Copying rule for the data below: pictures stay out, and only the lines from the one with "LIGHT pin VCC: 5V -> none" down to the one with "RTC3 pin GND: 5V -> GND", inclusive, are repeated exactly.
++++++++++
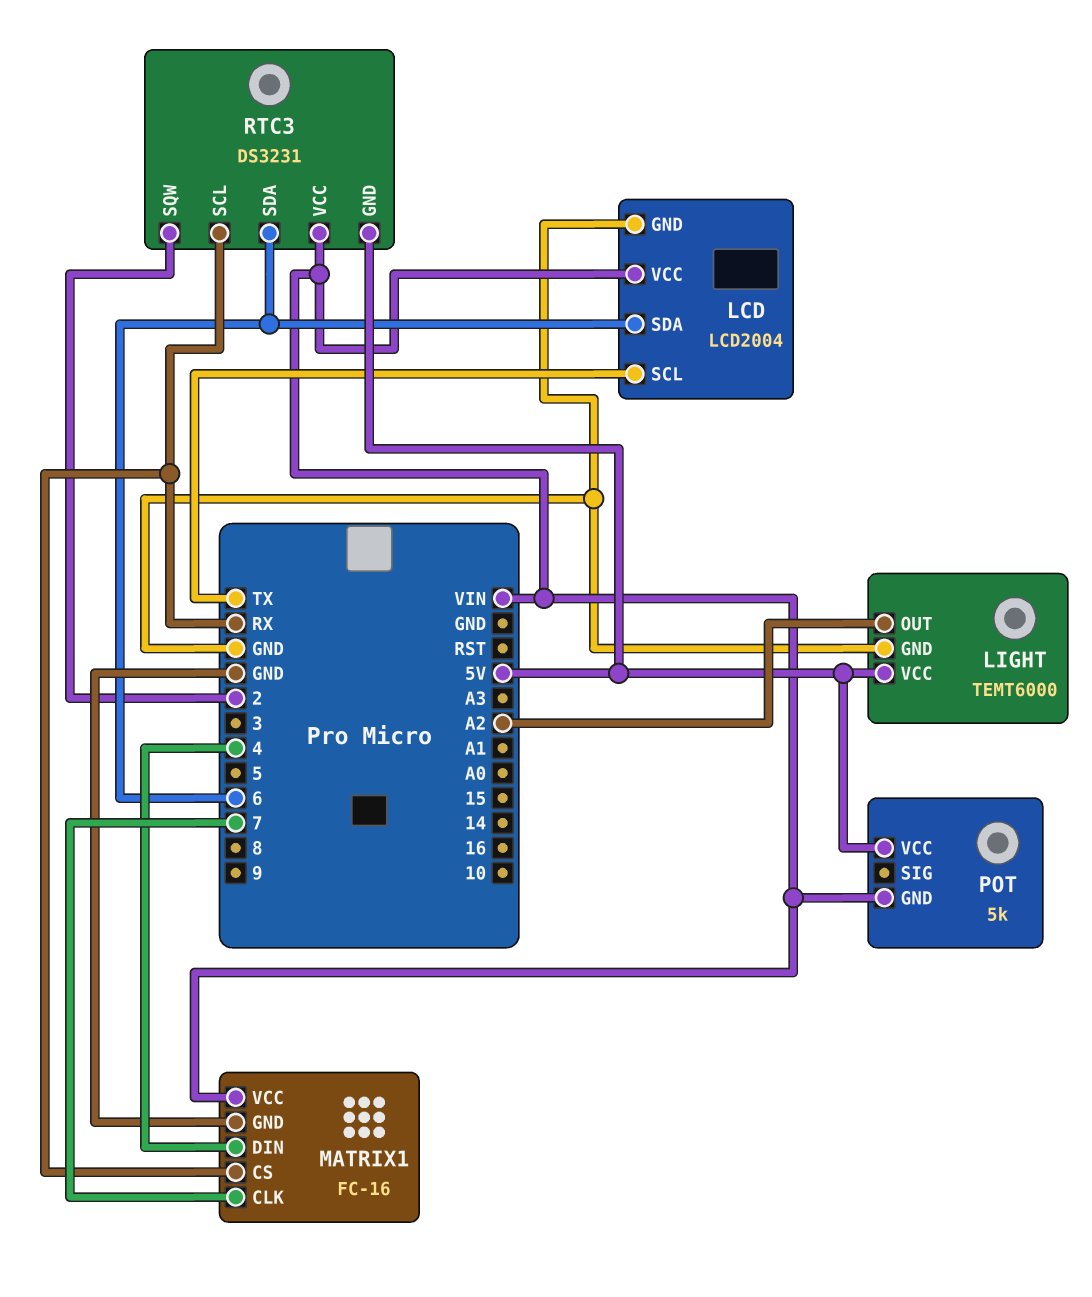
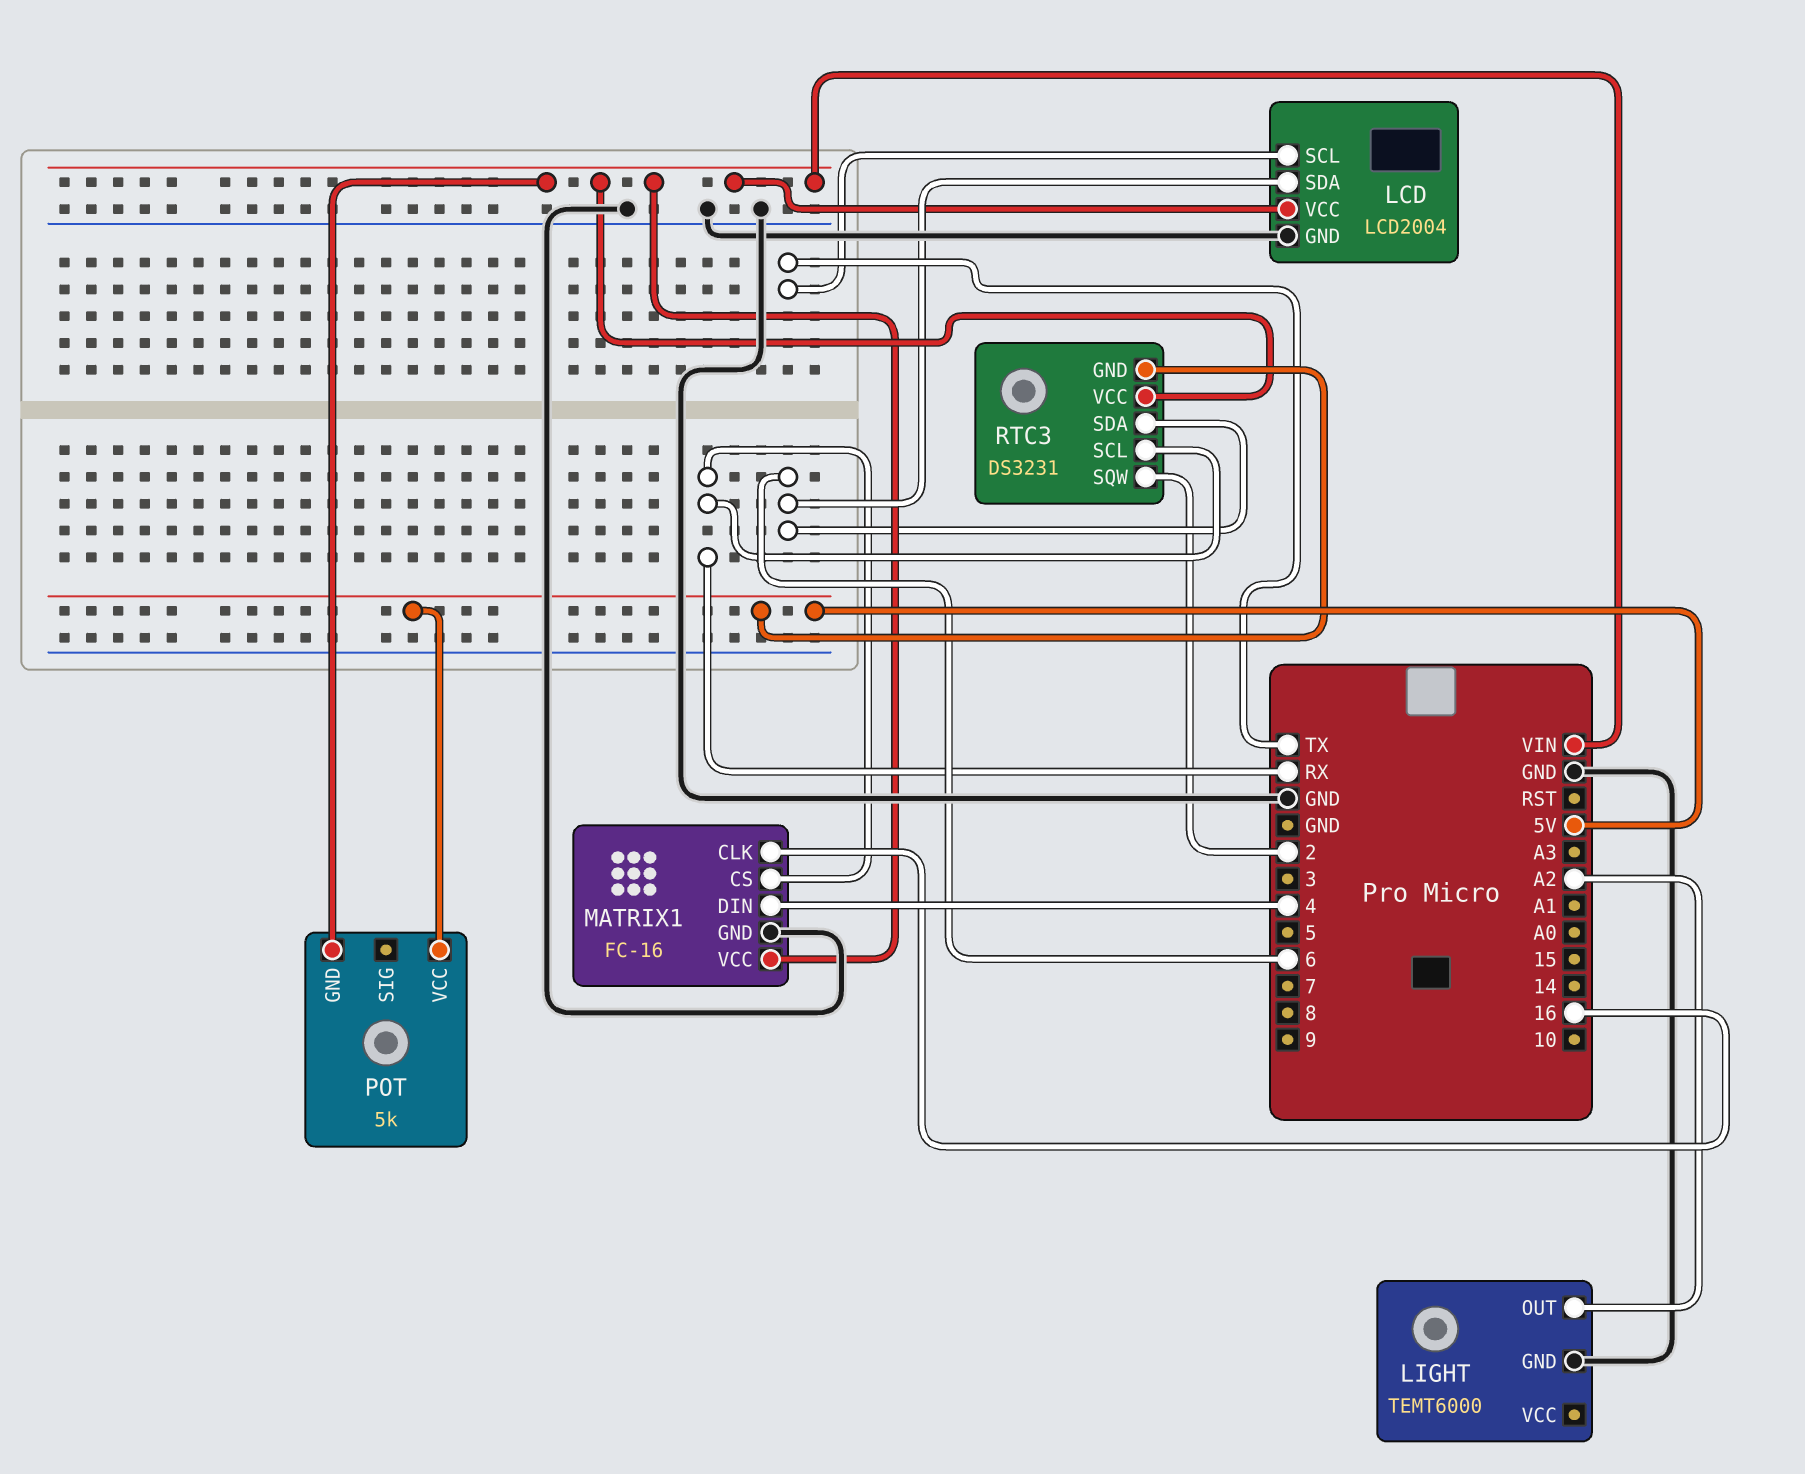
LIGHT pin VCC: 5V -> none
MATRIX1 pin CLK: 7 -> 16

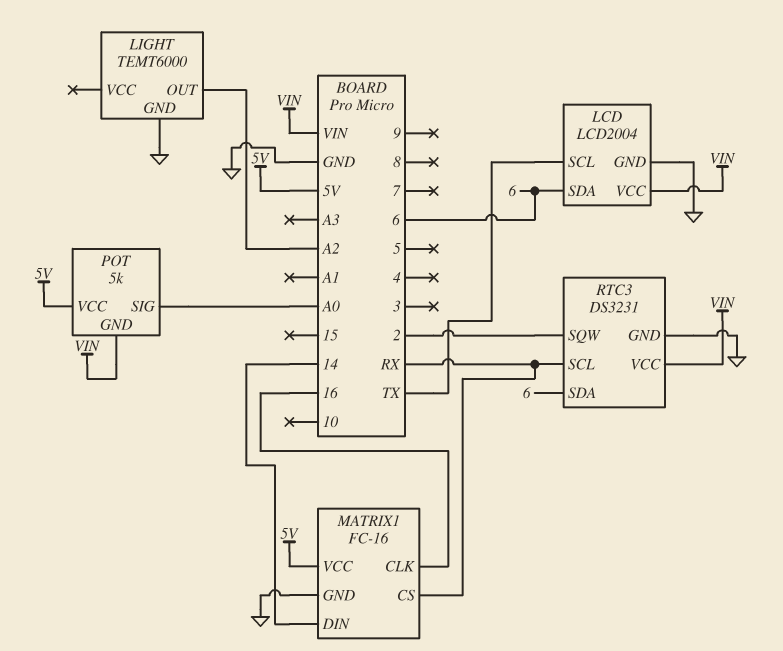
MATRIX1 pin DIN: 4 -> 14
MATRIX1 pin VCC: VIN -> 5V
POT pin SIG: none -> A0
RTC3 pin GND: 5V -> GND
++++++++++
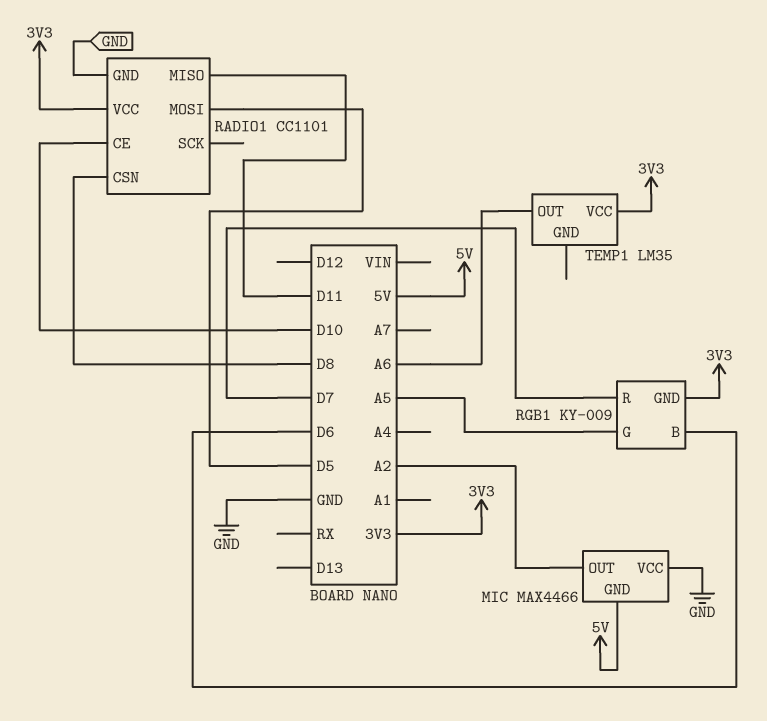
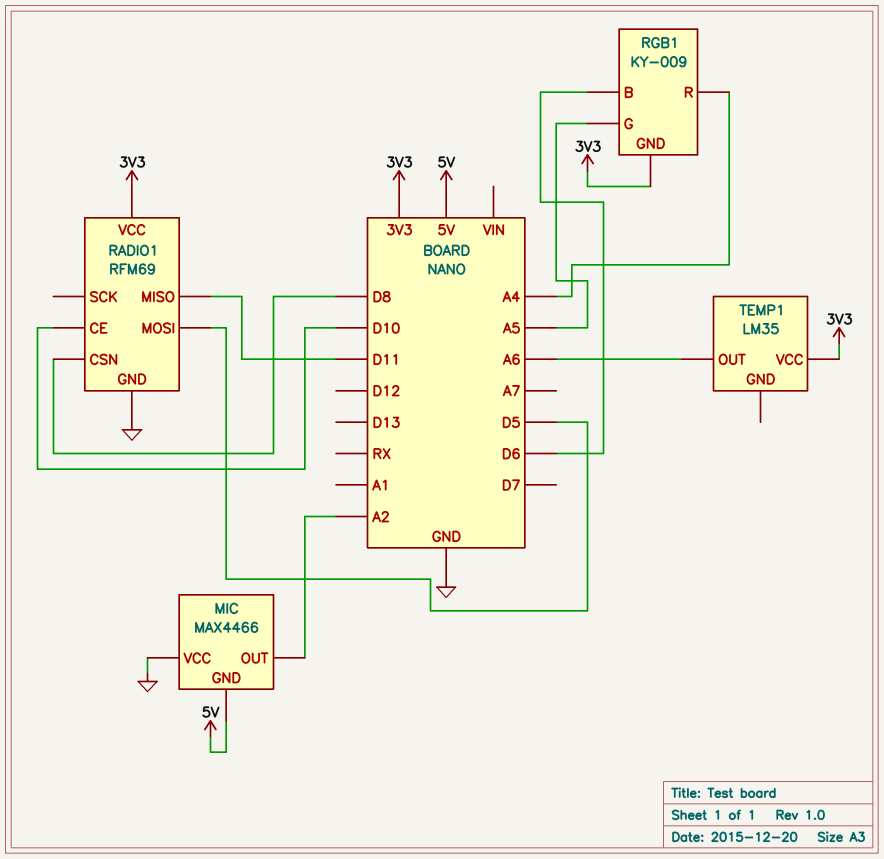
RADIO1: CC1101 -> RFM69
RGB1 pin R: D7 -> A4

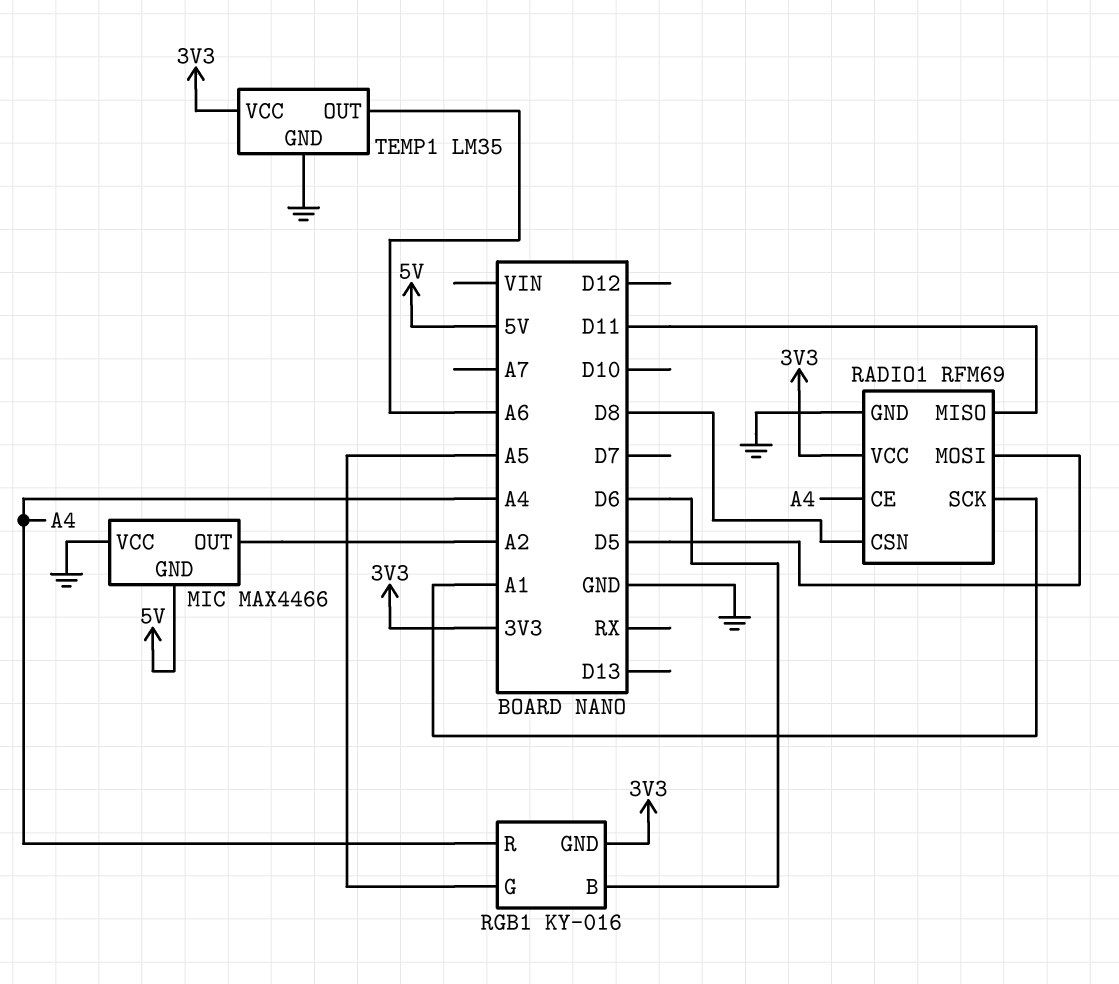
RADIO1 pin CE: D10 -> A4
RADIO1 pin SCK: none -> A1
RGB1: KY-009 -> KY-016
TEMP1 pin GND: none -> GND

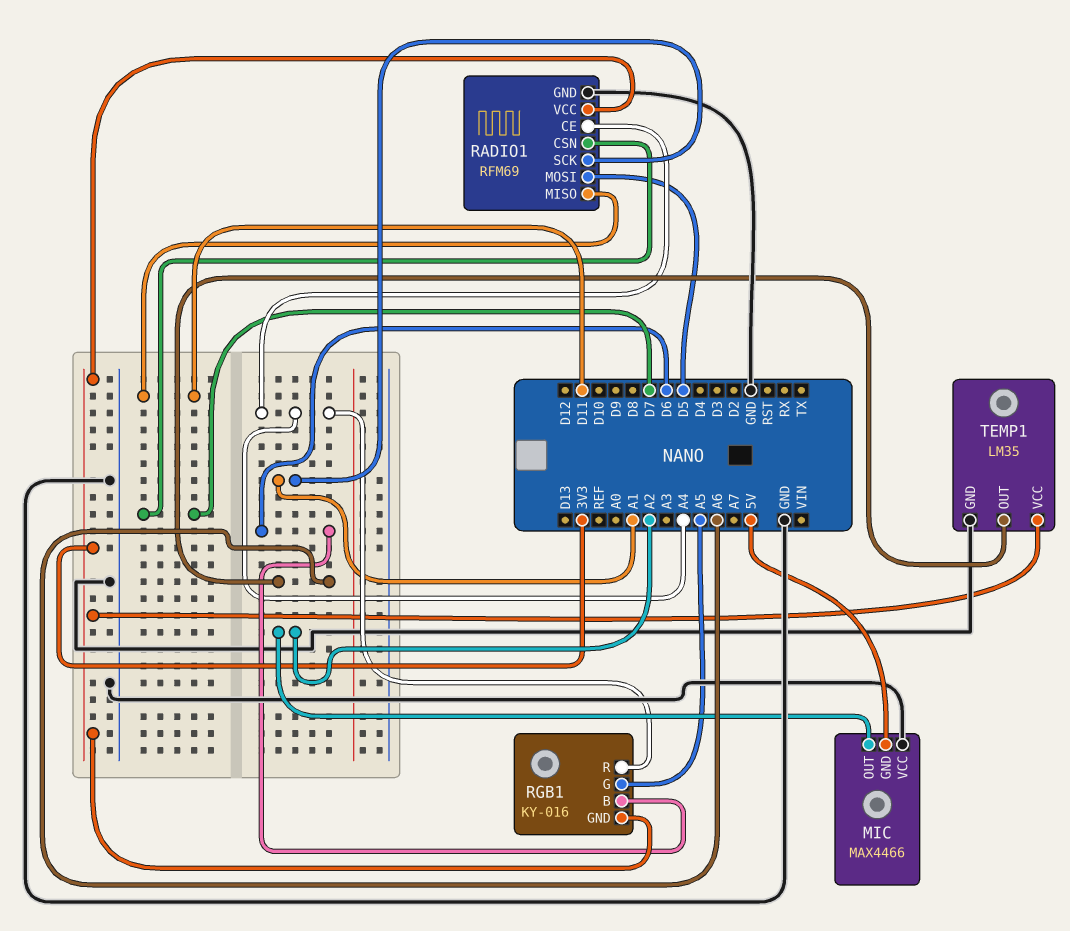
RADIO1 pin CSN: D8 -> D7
++++++++++
SOLUTION TO THE EXERCISE:
LIGHT pin VCC: 5V -> none
MATRIX1 pin CLK: 7 -> 16

MATRIX1 pin DIN: 4 -> 14
MATRIX1 pin VCC: VIN -> 5V
POT pin SIG: none -> A0
RTC3 pin GND: 5V -> GND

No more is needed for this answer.